WHAT TO DO. Transcribe exactly, please, the lines from the one containing "red brick G6:I6" through the end of the records below, and leave out the pictures.

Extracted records
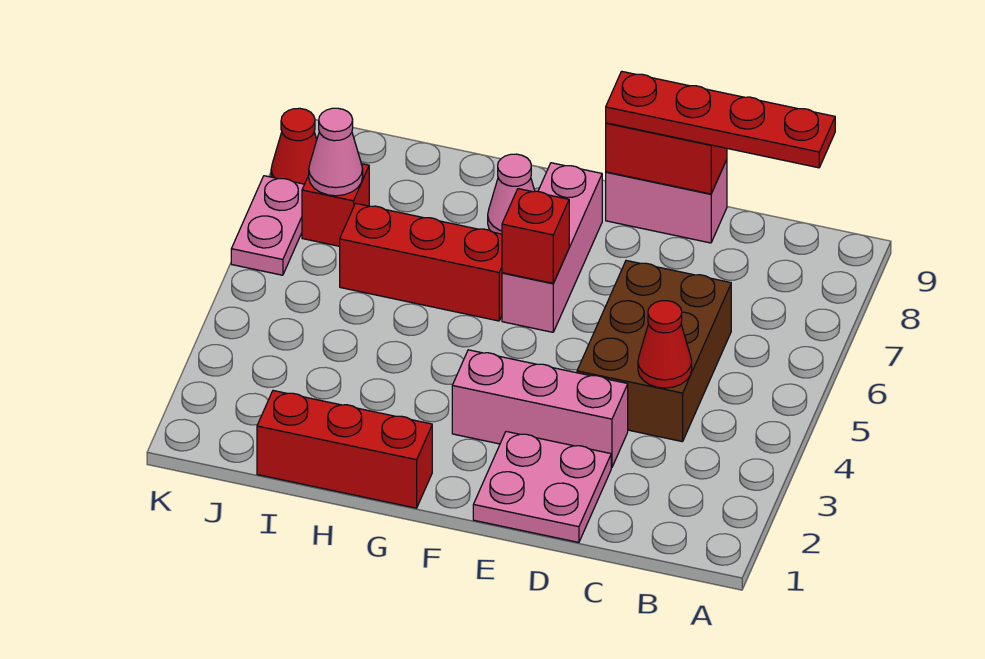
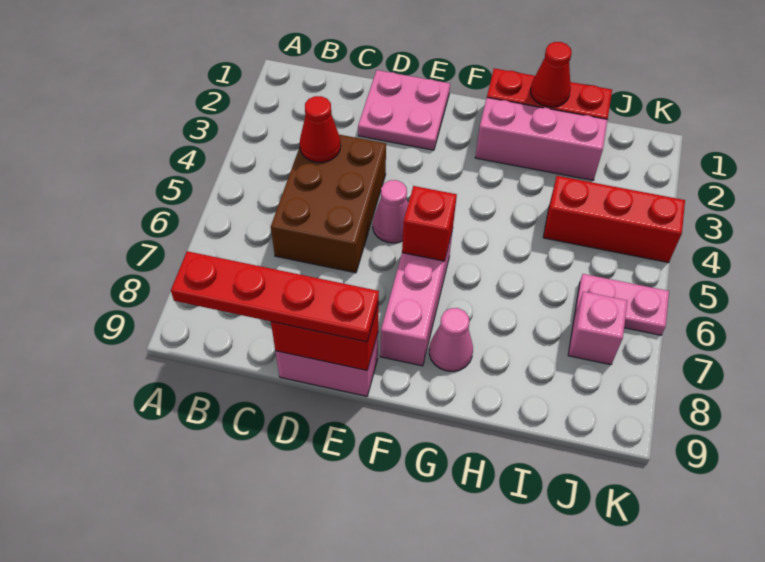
pink brick D3:F3 level 1 -> pink brick G2:I2 level 1
red brick G6:I6 level 1 -> red brick I4:K4 level 1
red brick J7 level 1 -> pink brick J7 level 1
pink cone J7 level 2 -> pink cone E5 level 1
pink plate K6:K7 level 1 -> pink plate J6:K6 level 1
red cone K8 level 1 -> red cone H1 level 2

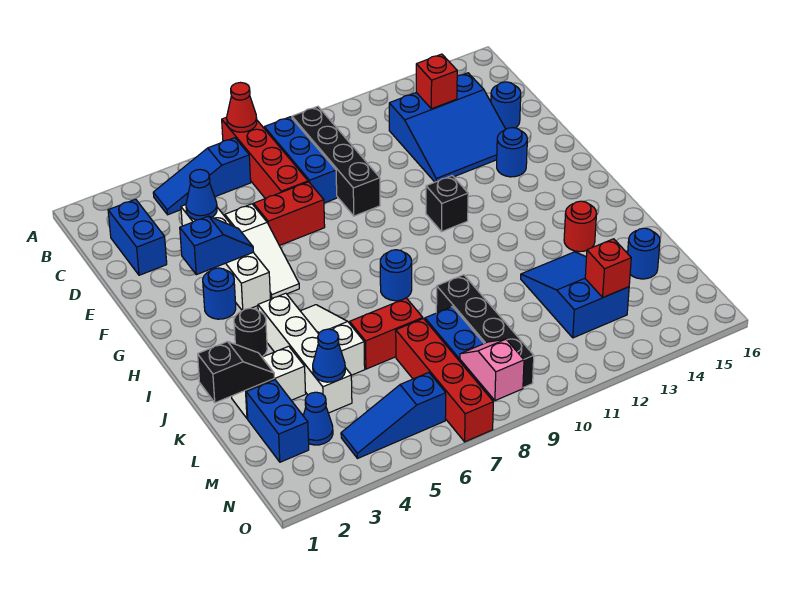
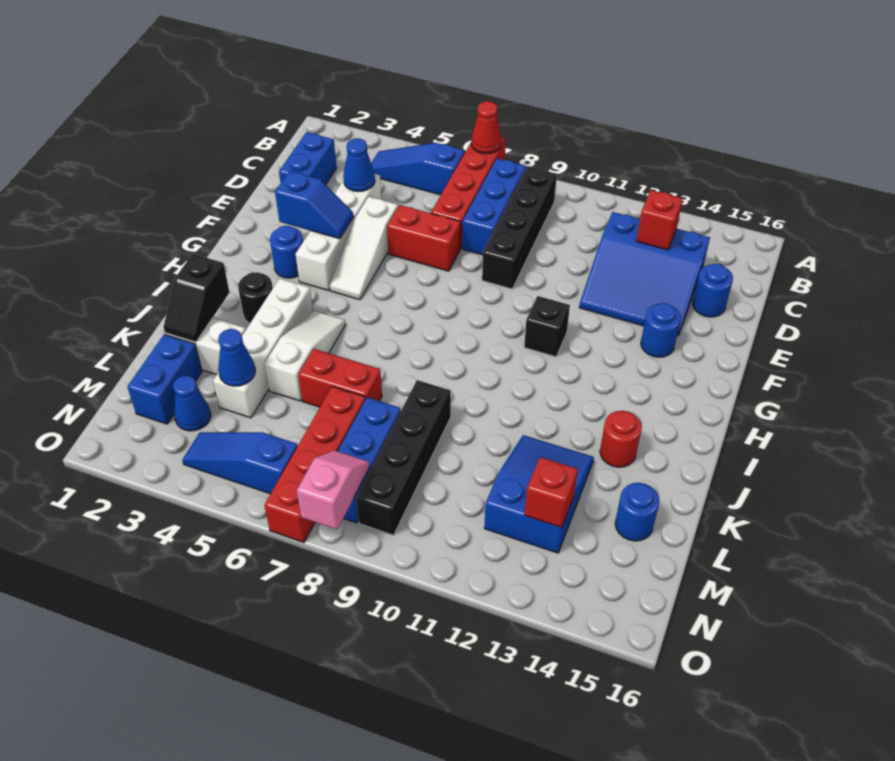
blue round brick I8 level 1 -> none
black slope K1:K2 level 2 top 1 -> black slope J2:K2 level 2 top J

SOLUTION TO THE PROBLEM.
red brick G6:I6 level 1 -> red brick I4:K4 level 1
red brick J7 level 1 -> pink brick J7 level 1
pink cone J7 level 2 -> pink cone E5 level 1
pink plate K6:K7 level 1 -> pink plate J6:K6 level 1
red cone K8 level 1 -> red cone H1 level 2

blue round brick I8 level 1 -> none
black slope K1:K2 level 2 top 1 -> black slope J2:K2 level 2 top J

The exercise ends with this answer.